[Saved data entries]
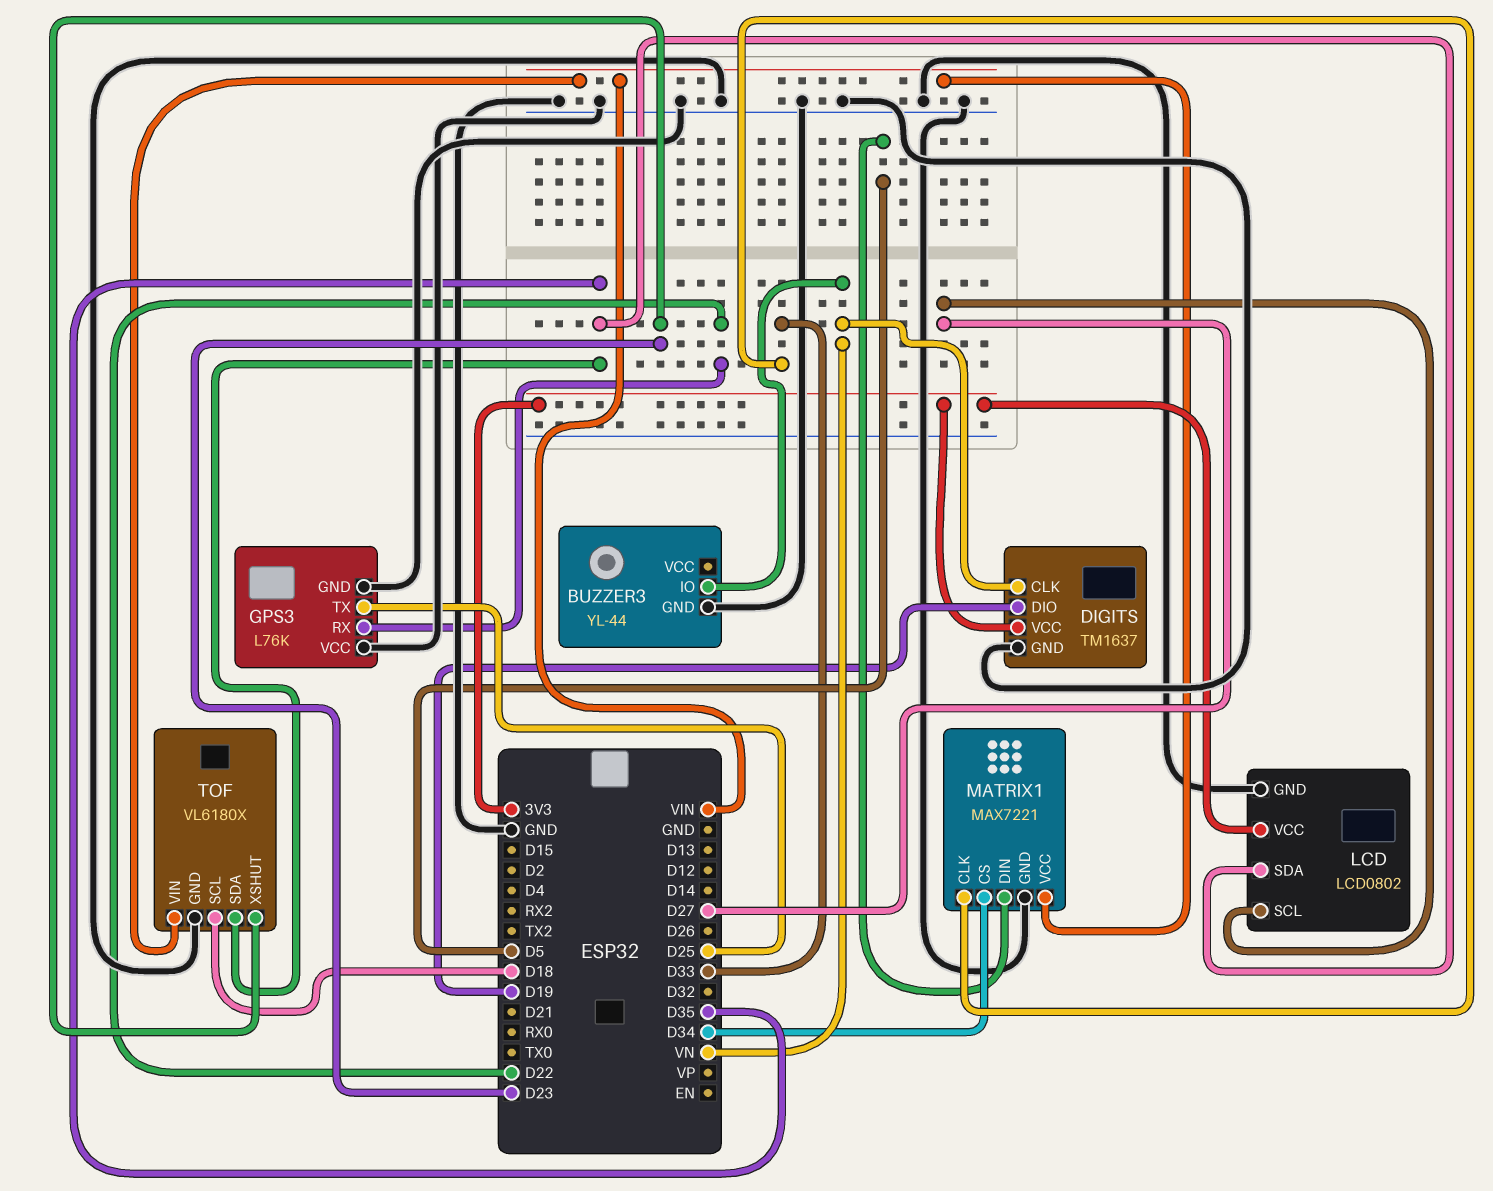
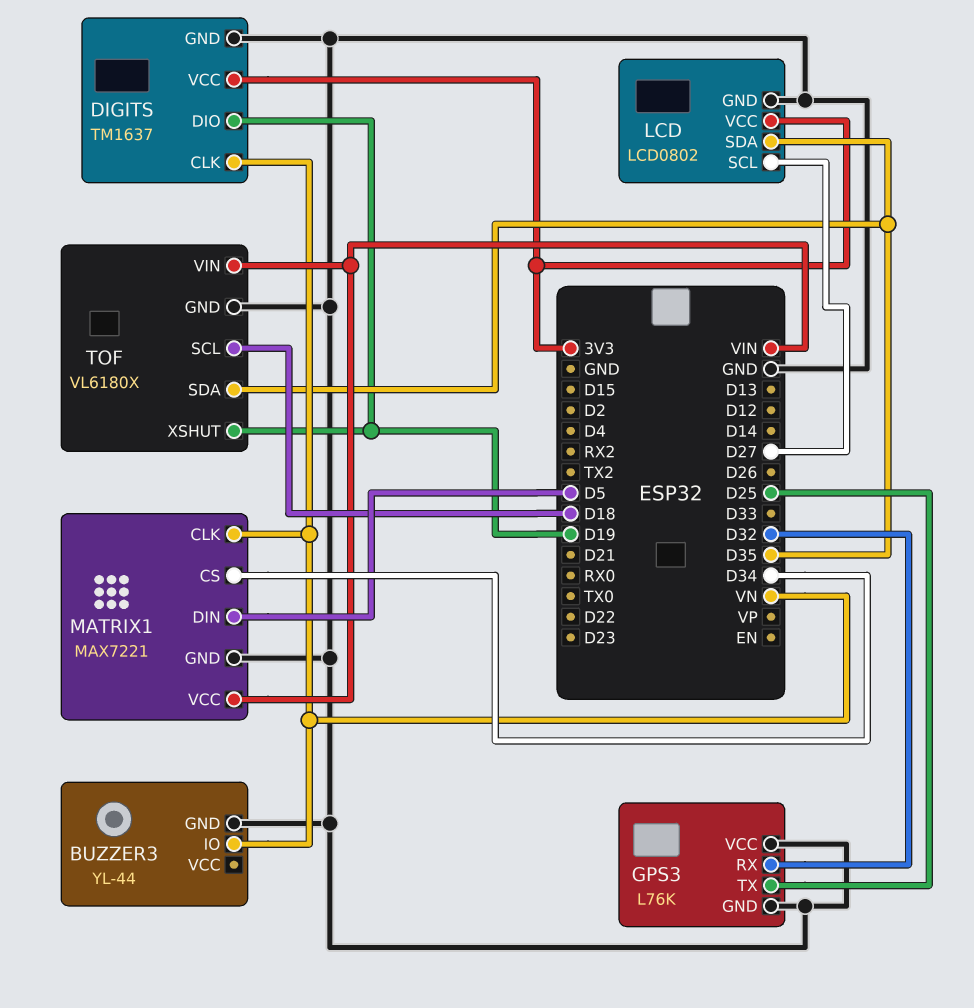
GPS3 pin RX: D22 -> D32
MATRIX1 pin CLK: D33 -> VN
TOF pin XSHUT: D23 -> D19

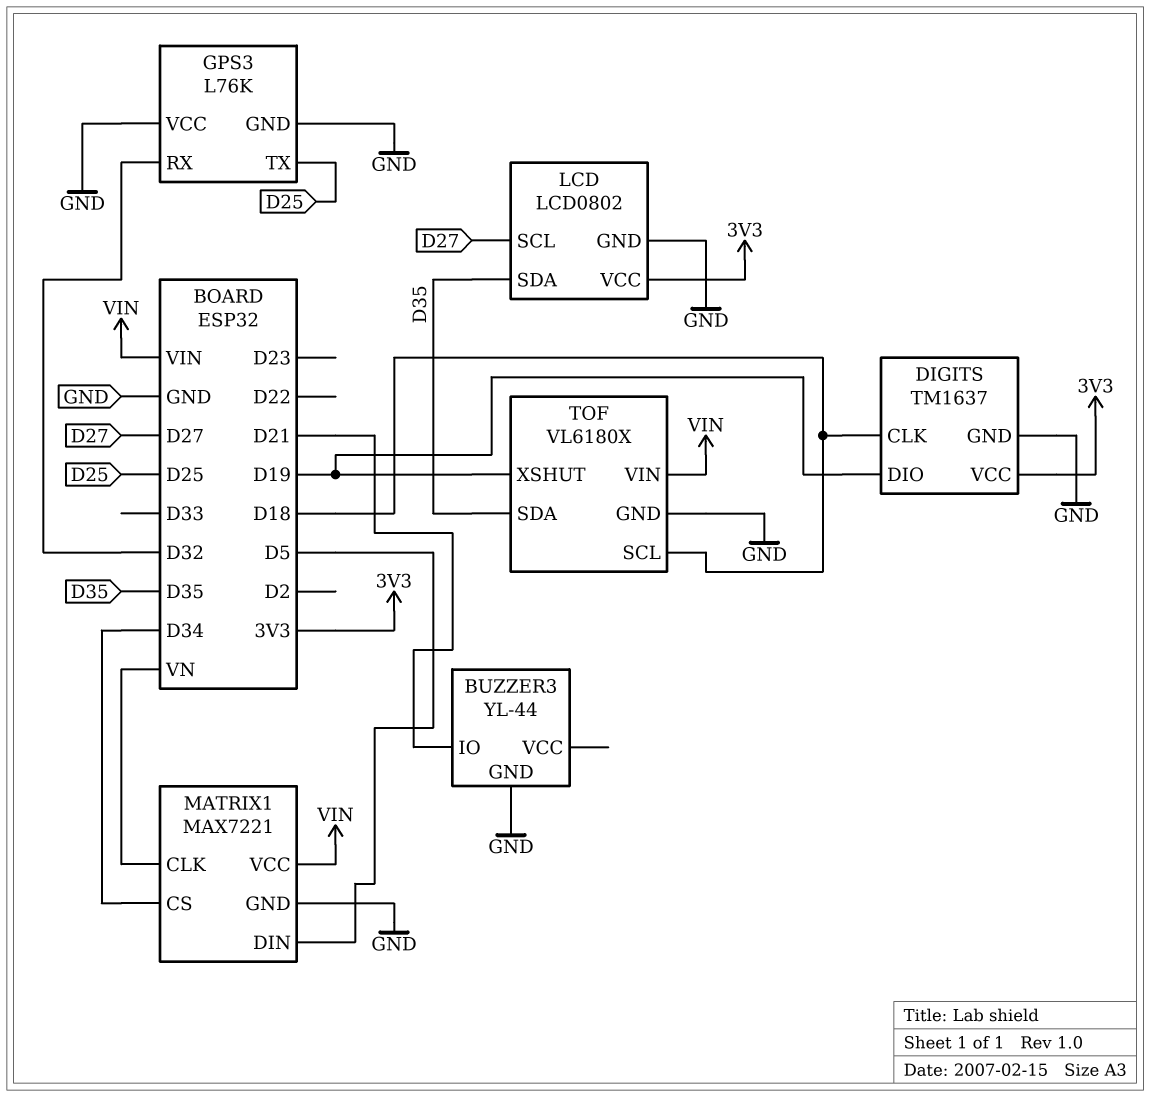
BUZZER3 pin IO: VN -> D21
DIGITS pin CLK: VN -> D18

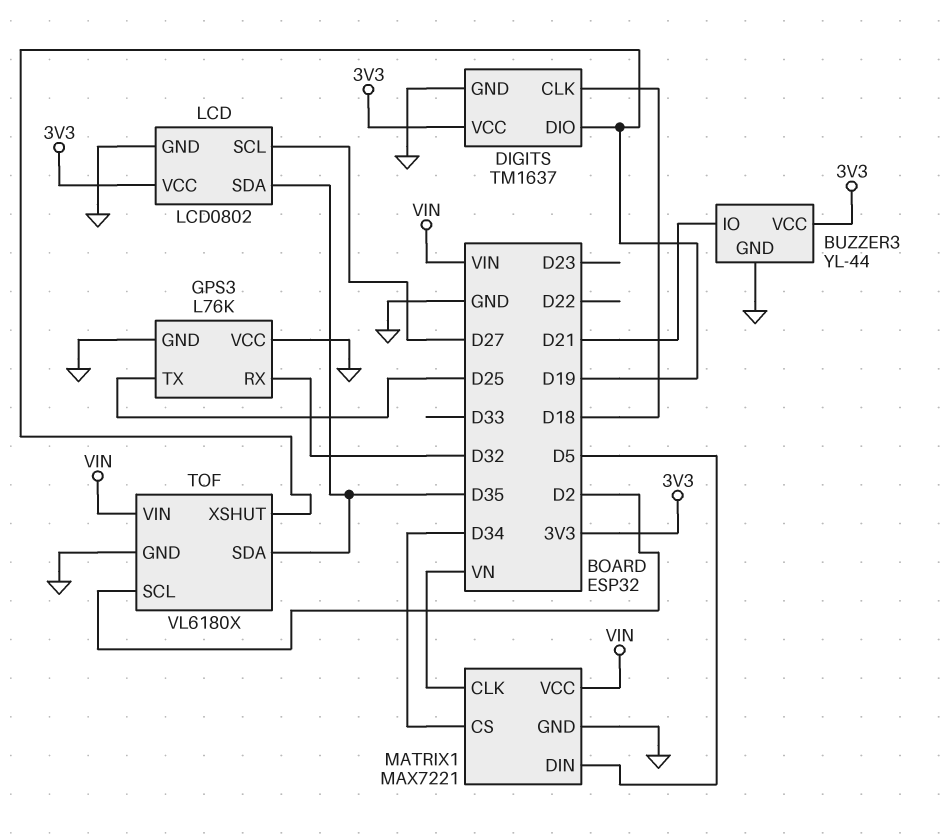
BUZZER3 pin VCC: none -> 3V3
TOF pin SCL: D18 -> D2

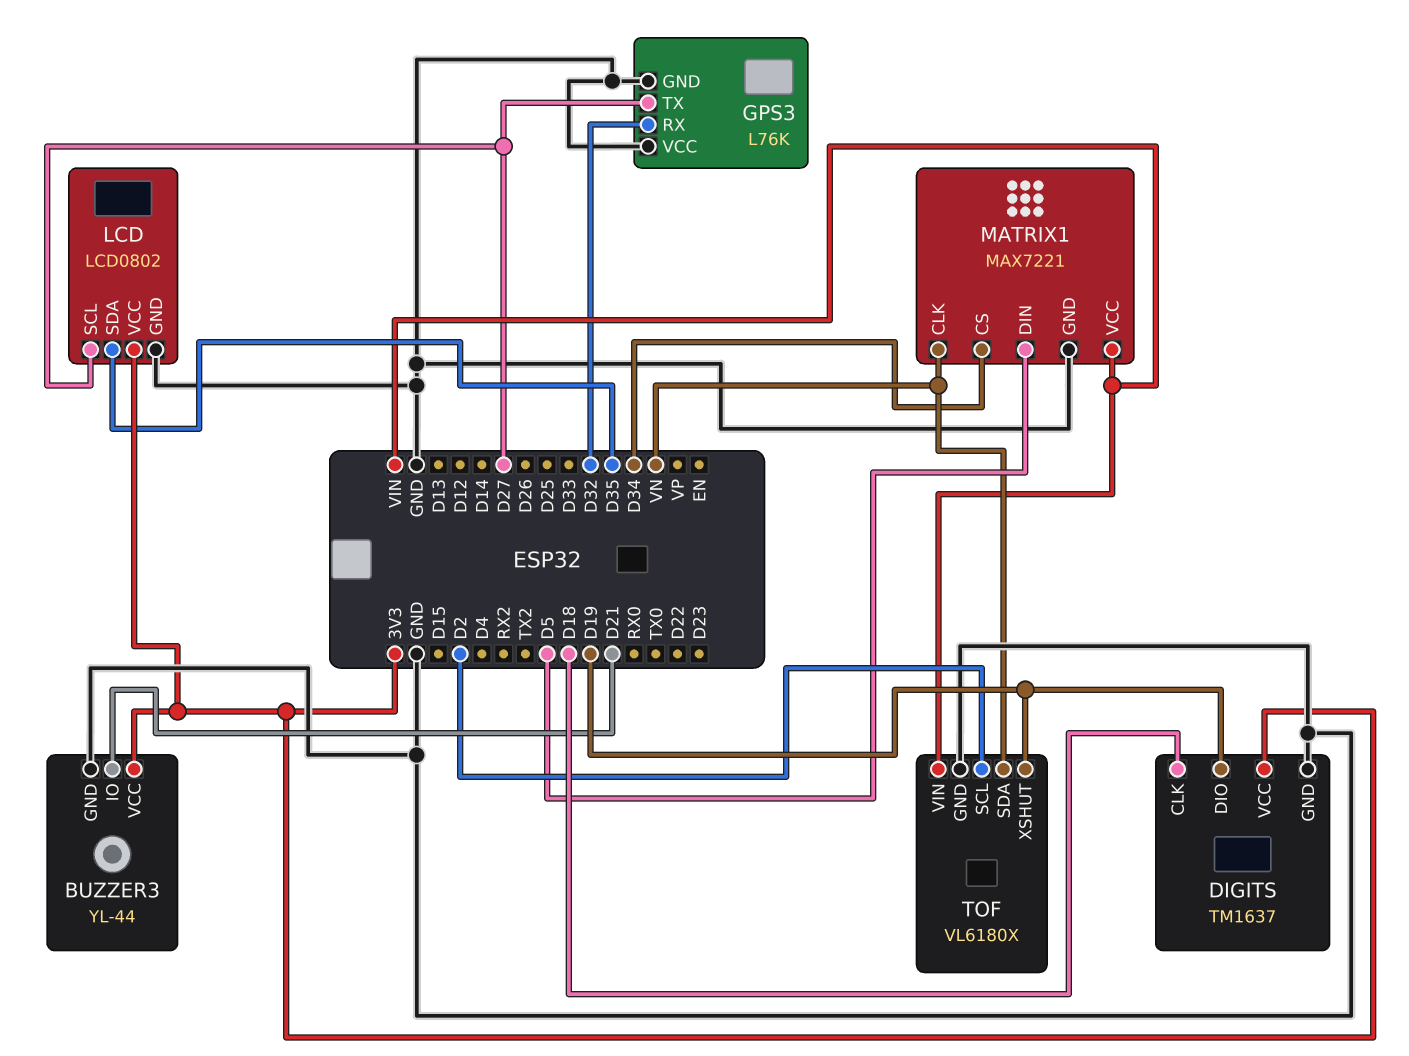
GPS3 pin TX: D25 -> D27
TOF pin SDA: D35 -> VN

EXERCISE DESCRIPTION - Output, exactly and without pictures, the lines above that run from the one containing "BUZZER3 pin IO: VN -> D21" through the last line of the entries, inclusive.

ANSWER TO THIS EXERCISE -
BUZZER3 pin IO: VN -> D21
DIGITS pin CLK: VN -> D18

BUZZER3 pin VCC: none -> 3V3
TOF pin SCL: D18 -> D2

GPS3 pin TX: D25 -> D27
TOF pin SDA: D35 -> VN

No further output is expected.